>>>>
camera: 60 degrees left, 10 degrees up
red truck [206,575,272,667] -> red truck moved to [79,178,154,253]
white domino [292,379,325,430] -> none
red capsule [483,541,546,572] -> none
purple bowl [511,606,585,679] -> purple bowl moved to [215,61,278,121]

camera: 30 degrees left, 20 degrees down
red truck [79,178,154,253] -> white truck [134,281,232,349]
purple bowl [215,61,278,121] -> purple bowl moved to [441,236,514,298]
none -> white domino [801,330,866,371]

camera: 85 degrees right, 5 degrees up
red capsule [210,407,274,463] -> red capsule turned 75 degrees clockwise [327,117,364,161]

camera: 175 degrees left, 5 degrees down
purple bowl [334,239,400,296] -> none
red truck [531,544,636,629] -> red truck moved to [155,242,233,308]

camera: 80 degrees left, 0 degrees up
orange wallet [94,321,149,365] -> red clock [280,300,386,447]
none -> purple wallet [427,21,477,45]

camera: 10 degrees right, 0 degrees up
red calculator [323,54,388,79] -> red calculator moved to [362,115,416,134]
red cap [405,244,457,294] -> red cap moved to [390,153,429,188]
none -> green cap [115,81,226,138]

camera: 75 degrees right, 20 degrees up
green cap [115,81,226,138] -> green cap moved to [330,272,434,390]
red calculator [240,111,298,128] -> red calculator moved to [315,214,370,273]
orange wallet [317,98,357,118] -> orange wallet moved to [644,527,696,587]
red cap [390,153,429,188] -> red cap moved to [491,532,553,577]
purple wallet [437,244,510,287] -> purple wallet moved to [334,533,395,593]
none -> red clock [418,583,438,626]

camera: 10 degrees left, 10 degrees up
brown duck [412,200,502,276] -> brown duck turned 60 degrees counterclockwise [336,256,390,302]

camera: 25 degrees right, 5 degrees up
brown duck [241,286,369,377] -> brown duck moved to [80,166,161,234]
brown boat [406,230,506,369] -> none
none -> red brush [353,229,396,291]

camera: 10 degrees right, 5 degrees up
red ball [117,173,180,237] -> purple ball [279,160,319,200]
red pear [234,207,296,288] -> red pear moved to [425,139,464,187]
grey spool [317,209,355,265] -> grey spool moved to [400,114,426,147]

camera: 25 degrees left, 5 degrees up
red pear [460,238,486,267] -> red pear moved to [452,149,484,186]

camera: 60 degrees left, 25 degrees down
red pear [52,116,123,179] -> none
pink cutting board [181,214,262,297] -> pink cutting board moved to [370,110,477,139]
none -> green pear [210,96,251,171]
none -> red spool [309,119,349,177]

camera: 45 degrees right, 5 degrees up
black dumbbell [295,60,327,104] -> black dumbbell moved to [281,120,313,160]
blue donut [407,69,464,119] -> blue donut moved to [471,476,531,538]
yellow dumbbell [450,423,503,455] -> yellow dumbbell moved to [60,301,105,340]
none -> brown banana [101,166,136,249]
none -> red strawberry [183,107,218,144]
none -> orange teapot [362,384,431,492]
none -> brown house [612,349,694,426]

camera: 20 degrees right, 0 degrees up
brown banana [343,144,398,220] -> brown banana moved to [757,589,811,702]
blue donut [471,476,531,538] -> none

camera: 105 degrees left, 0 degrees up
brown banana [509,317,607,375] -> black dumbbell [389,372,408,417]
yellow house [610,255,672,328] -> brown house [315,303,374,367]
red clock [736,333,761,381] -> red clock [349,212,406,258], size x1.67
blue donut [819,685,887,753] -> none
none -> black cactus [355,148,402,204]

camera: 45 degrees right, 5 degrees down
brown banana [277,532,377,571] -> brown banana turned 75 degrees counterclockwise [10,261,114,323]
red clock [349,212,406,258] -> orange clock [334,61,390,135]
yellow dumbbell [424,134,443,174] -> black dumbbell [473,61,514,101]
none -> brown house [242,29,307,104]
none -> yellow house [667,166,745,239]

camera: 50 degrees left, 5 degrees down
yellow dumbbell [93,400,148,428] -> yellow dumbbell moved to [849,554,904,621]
<<<<
▶ _EXERCISE DETAILS_: Could you set down each entry above word for word?

▶ _ANSWER TO THIS PROBLEM_:
camera: 60 degrees left, 10 degrees up
red truck [206,575,272,667] -> red truck moved to [79,178,154,253]
white domino [292,379,325,430] -> none
red capsule [483,541,546,572] -> none
purple bowl [511,606,585,679] -> purple bowl moved to [215,61,278,121]

camera: 30 degrees left, 20 degrees down
red truck [79,178,154,253] -> white truck [134,281,232,349]
purple bowl [215,61,278,121] -> purple bowl moved to [441,236,514,298]
none -> white domino [801,330,866,371]

camera: 85 degrees right, 5 degrees up
red capsule [210,407,274,463] -> red capsule turned 75 degrees clockwise [327,117,364,161]

camera: 175 degrees left, 5 degrees down
purple bowl [334,239,400,296] -> none
red truck [531,544,636,629] -> red truck moved to [155,242,233,308]

camera: 80 degrees left, 0 degrees up
orange wallet [94,321,149,365] -> red clock [280,300,386,447]
none -> purple wallet [427,21,477,45]

camera: 10 degrees right, 0 degrees up
red calculator [323,54,388,79] -> red calculator moved to [362,115,416,134]
red cap [405,244,457,294] -> red cap moved to [390,153,429,188]
none -> green cap [115,81,226,138]

camera: 75 degrees right, 20 degrees up
green cap [115,81,226,138] -> green cap moved to [330,272,434,390]
red calculator [240,111,298,128] -> red calculator moved to [315,214,370,273]
orange wallet [317,98,357,118] -> orange wallet moved to [644,527,696,587]
red cap [390,153,429,188] -> red cap moved to [491,532,553,577]
purple wallet [437,244,510,287] -> purple wallet moved to [334,533,395,593]
none -> red clock [418,583,438,626]

camera: 10 degrees left, 10 degrees up
brown duck [412,200,502,276] -> brown duck turned 60 degrees counterclockwise [336,256,390,302]

camera: 25 degrees right, 5 degrees up
brown duck [241,286,369,377] -> brown duck moved to [80,166,161,234]
brown boat [406,230,506,369] -> none
none -> red brush [353,229,396,291]

camera: 10 degrees right, 5 degrees up
red ball [117,173,180,237] -> purple ball [279,160,319,200]
red pear [234,207,296,288] -> red pear moved to [425,139,464,187]
grey spool [317,209,355,265] -> grey spool moved to [400,114,426,147]

camera: 25 degrees left, 5 degrees up
red pear [460,238,486,267] -> red pear moved to [452,149,484,186]

camera: 60 degrees left, 25 degrees down
red pear [52,116,123,179] -> none
pink cutting board [181,214,262,297] -> pink cutting board moved to [370,110,477,139]
none -> green pear [210,96,251,171]
none -> red spool [309,119,349,177]

camera: 45 degrees right, 5 degrees up
black dumbbell [295,60,327,104] -> black dumbbell moved to [281,120,313,160]
blue donut [407,69,464,119] -> blue donut moved to [471,476,531,538]
yellow dumbbell [450,423,503,455] -> yellow dumbbell moved to [60,301,105,340]
none -> brown banana [101,166,136,249]
none -> red strawberry [183,107,218,144]
none -> orange teapot [362,384,431,492]
none -> brown house [612,349,694,426]

camera: 20 degrees right, 0 degrees up
brown banana [343,144,398,220] -> brown banana moved to [757,589,811,702]
blue donut [471,476,531,538] -> none

camera: 105 degrees left, 0 degrees up
brown banana [509,317,607,375] -> black dumbbell [389,372,408,417]
yellow house [610,255,672,328] -> brown house [315,303,374,367]
red clock [736,333,761,381] -> red clock [349,212,406,258], size x1.67
blue donut [819,685,887,753] -> none
none -> black cactus [355,148,402,204]

camera: 45 degrees right, 5 degrees down
brown banana [277,532,377,571] -> brown banana turned 75 degrees counterclockwise [10,261,114,323]
red clock [349,212,406,258] -> orange clock [334,61,390,135]
yellow dumbbell [424,134,443,174] -> black dumbbell [473,61,514,101]
none -> brown house [242,29,307,104]
none -> yellow house [667,166,745,239]

camera: 50 degrees left, 5 degrees down
yellow dumbbell [93,400,148,428] -> yellow dumbbell moved to [849,554,904,621]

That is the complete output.